** Begin Data listing **
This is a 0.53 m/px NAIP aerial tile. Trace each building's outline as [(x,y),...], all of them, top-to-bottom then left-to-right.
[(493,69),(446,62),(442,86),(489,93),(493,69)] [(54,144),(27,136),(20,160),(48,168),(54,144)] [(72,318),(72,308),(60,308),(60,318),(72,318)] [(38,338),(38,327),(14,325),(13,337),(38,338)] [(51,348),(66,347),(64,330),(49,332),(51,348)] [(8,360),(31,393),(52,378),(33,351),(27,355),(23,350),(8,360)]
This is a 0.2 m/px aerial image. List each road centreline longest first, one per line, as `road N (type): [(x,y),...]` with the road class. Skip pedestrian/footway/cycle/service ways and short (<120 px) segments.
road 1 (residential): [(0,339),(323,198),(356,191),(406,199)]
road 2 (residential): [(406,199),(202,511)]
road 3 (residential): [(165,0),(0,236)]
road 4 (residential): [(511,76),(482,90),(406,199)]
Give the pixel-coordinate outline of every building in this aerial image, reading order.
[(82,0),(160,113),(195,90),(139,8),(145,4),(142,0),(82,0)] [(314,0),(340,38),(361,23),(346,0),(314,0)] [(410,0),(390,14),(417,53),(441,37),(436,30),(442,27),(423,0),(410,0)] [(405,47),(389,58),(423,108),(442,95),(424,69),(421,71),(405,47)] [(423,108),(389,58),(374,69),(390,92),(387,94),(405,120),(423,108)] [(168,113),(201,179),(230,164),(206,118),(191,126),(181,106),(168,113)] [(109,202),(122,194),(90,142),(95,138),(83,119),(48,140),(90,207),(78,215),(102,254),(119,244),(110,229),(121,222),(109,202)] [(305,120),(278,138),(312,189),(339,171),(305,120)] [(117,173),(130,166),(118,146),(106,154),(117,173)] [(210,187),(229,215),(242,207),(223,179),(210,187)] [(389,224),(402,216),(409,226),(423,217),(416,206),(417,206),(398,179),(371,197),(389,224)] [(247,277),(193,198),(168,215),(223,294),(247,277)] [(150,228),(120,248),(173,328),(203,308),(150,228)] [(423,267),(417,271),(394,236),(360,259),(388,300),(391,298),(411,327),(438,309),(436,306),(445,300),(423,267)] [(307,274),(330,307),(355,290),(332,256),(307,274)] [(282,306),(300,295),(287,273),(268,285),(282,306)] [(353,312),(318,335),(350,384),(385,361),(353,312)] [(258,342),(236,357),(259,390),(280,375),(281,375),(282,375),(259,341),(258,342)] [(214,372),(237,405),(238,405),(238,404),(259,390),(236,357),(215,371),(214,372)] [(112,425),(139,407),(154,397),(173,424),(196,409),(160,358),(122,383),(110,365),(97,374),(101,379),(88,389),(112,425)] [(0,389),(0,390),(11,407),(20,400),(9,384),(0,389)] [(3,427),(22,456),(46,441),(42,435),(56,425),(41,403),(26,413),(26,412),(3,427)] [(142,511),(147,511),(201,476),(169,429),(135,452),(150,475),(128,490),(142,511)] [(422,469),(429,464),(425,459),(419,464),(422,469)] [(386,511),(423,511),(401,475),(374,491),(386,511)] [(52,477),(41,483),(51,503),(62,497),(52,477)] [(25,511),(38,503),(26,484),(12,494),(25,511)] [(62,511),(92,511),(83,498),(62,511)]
** End Data listing **
Put the items into a numbered list, leaving out blank lines. Begin at the line that has "This is a 0.2" and stop after the line that has "road 3 (residential): [(165,0),(0,236)]".

1. This is a 0.2 m/px aerial image. List each road centreline longest first, one per line, as `road N (type): [(x,y),...]` with the road class. Skip pedestrian/footway/cycle/service ways and short (<120 px) segments.
2. road 1 (residential): [(0,339),(323,198),(356,191),(406,199)]
3. road 2 (residential): [(406,199),(202,511)]
4. road 3 (residential): [(165,0),(0,236)]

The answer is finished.